Dataset excerpts:
::::::::
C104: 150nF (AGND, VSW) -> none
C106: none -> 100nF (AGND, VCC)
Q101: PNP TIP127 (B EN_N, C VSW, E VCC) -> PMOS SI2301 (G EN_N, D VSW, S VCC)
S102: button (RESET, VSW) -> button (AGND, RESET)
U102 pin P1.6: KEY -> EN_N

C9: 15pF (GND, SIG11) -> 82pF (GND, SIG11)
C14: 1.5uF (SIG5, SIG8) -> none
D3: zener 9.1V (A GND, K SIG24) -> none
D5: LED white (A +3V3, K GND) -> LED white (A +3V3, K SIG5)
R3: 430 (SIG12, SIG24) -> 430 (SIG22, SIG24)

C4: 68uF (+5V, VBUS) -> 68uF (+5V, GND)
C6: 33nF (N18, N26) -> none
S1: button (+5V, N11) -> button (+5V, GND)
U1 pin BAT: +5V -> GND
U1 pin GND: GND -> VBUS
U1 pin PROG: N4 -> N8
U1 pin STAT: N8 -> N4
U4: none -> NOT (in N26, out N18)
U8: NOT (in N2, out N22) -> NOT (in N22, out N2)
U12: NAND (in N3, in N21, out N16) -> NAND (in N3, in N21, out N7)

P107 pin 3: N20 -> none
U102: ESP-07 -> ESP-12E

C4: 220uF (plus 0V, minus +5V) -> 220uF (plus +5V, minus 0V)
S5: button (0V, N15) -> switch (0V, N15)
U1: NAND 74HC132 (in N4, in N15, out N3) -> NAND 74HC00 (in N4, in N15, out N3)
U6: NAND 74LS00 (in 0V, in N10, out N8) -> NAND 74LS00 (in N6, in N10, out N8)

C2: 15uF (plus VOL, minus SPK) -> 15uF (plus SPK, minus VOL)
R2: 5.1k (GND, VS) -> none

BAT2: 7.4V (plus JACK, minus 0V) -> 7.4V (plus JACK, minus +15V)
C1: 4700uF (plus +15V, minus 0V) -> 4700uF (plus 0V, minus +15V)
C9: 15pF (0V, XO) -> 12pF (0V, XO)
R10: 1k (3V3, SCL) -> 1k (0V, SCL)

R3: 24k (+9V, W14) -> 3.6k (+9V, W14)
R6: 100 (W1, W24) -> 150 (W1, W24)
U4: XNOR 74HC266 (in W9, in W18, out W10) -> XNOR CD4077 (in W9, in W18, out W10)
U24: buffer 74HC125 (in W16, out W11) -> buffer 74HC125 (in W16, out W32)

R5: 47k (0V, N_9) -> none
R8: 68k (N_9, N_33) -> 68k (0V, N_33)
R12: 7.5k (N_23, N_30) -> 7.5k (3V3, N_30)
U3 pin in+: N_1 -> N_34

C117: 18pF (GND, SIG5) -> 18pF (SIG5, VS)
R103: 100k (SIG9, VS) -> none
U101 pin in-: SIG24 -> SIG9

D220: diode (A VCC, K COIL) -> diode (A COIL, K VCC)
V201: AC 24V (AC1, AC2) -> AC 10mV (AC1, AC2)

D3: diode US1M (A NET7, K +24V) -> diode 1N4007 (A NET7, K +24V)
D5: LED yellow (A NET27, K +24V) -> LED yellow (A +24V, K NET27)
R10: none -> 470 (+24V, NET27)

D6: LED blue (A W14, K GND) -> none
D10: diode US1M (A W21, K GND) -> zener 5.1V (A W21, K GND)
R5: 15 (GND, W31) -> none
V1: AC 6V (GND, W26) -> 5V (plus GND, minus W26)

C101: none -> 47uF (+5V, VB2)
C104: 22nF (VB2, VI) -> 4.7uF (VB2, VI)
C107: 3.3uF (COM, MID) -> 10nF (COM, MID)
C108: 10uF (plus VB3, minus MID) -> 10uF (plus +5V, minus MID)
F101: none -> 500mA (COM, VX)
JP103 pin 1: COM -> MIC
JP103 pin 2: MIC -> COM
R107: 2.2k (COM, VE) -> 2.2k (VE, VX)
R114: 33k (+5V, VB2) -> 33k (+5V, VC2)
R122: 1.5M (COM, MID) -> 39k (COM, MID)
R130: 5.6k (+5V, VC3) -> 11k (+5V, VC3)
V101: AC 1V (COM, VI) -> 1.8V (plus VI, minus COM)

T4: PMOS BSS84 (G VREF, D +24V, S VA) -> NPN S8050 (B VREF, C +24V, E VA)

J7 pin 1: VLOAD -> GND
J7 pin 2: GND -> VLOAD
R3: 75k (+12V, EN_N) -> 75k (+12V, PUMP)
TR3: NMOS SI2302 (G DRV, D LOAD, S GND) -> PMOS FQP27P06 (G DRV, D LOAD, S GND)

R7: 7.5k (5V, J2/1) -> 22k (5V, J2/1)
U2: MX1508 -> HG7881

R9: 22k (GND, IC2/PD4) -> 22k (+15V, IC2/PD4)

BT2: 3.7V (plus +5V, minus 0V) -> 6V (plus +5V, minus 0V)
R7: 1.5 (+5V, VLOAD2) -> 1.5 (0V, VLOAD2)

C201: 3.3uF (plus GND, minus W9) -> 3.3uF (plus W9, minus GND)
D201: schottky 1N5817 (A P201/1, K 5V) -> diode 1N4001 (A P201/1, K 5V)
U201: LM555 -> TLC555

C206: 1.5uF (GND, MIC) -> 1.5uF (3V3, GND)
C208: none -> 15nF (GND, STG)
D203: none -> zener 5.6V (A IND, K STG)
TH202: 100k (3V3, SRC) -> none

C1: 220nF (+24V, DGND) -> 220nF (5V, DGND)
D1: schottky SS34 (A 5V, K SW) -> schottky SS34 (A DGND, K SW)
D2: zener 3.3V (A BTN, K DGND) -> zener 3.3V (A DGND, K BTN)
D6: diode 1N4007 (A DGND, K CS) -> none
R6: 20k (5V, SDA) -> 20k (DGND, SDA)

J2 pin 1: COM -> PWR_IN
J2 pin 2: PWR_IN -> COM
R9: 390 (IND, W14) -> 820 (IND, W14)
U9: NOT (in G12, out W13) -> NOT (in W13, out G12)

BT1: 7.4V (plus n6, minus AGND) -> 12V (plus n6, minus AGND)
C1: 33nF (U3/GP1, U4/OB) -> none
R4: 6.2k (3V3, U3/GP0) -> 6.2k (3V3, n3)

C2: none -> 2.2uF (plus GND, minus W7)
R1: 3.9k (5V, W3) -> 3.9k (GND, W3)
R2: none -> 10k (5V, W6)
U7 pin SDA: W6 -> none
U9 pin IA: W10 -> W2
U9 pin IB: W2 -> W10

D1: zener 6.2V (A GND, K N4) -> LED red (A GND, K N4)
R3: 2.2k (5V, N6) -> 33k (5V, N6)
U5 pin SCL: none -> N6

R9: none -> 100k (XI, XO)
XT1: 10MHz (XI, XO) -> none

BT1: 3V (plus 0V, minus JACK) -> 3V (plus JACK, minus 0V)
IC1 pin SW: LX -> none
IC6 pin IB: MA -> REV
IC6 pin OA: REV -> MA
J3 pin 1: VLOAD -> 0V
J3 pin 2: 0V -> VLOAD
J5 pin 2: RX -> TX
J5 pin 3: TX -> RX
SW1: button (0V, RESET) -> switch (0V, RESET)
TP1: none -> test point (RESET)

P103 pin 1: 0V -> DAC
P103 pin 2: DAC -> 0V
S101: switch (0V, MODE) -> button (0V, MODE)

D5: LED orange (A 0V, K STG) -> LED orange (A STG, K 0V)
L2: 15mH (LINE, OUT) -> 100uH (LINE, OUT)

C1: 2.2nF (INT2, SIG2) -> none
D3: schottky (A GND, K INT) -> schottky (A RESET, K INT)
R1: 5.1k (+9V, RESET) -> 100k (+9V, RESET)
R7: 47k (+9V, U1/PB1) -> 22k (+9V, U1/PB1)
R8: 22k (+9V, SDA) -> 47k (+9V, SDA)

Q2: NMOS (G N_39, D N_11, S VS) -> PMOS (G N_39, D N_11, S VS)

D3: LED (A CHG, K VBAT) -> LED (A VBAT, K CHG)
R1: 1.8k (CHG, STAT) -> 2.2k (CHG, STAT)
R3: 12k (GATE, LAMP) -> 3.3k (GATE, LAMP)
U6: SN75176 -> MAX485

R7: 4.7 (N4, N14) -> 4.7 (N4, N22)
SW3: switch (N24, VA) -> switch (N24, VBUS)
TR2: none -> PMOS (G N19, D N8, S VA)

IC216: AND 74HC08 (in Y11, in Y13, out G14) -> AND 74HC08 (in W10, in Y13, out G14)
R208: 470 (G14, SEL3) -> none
::::::::
Task goal: Reproduce exactly the stretch of the material above that starts at the line with "T4: PMOS BSS84" and ends at the line with "TR3: NMOS SI2302", both included, and nothing else.

Answer section:
T4: PMOS BSS84 (G VREF, D +24V, S VA) -> NPN S8050 (B VREF, C +24V, E VA)

J7 pin 1: VLOAD -> GND
J7 pin 2: GND -> VLOAD
R3: 75k (+12V, EN_N) -> 75k (+12V, PUMP)
TR3: NMOS SI2302 (G DRV, D LOAD, S GND) -> PMOS FQP27P06 (G DRV, D LOAD, S GND)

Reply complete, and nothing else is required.